# Task goal:
What you should write out is every line from the one containing "blue_moposoten [620 410]" to the end of the data, exactly and with nothing else.

# Input records:
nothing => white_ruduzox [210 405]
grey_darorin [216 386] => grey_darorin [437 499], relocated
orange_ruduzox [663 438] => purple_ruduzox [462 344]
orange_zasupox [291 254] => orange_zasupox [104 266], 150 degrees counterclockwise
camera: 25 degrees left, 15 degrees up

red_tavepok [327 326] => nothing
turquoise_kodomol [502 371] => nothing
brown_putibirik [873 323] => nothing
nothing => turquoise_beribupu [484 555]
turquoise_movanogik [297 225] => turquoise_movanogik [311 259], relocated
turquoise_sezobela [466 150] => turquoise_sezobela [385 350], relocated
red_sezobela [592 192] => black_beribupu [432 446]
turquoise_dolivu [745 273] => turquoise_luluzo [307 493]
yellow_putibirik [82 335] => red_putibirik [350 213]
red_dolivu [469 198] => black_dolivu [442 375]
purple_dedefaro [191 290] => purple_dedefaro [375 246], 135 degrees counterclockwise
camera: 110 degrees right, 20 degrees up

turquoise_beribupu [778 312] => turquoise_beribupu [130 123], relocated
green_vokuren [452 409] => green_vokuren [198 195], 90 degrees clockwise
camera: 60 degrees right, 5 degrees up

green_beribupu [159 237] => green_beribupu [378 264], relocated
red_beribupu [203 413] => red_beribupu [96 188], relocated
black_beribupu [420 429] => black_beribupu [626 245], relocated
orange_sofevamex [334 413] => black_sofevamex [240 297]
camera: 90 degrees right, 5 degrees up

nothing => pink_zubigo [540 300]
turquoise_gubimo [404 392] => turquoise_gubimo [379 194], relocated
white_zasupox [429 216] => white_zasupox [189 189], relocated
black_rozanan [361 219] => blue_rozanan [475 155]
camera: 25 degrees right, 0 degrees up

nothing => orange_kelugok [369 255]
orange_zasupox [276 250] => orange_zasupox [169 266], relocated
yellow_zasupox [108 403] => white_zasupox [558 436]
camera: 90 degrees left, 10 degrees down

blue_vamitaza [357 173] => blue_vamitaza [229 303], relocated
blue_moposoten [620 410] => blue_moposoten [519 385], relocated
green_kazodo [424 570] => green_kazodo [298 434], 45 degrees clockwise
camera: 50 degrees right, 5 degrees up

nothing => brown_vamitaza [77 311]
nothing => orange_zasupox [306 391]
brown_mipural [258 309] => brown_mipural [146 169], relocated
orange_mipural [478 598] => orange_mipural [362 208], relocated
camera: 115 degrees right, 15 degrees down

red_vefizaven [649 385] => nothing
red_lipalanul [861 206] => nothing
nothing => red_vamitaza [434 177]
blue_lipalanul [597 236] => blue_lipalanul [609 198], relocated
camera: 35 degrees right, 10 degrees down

# Written solution:
blue_moposoten [620 410] => blue_moposoten [519 385], relocated
green_kazodo [424 570] => green_kazodo [298 434], 45 degrees clockwise
camera: 50 degrees right, 5 degrees up

nothing => brown_vamitaza [77 311]
nothing => orange_zasupox [306 391]
brown_mipural [258 309] => brown_mipural [146 169], relocated
orange_mipural [478 598] => orange_mipural [362 208], relocated
camera: 115 degrees right, 15 degrees down

red_vefizaven [649 385] => nothing
red_lipalanul [861 206] => nothing
nothing => red_vamitaza [434 177]
blue_lipalanul [597 236] => blue_lipalanul [609 198], relocated
camera: 35 degrees right, 10 degrees down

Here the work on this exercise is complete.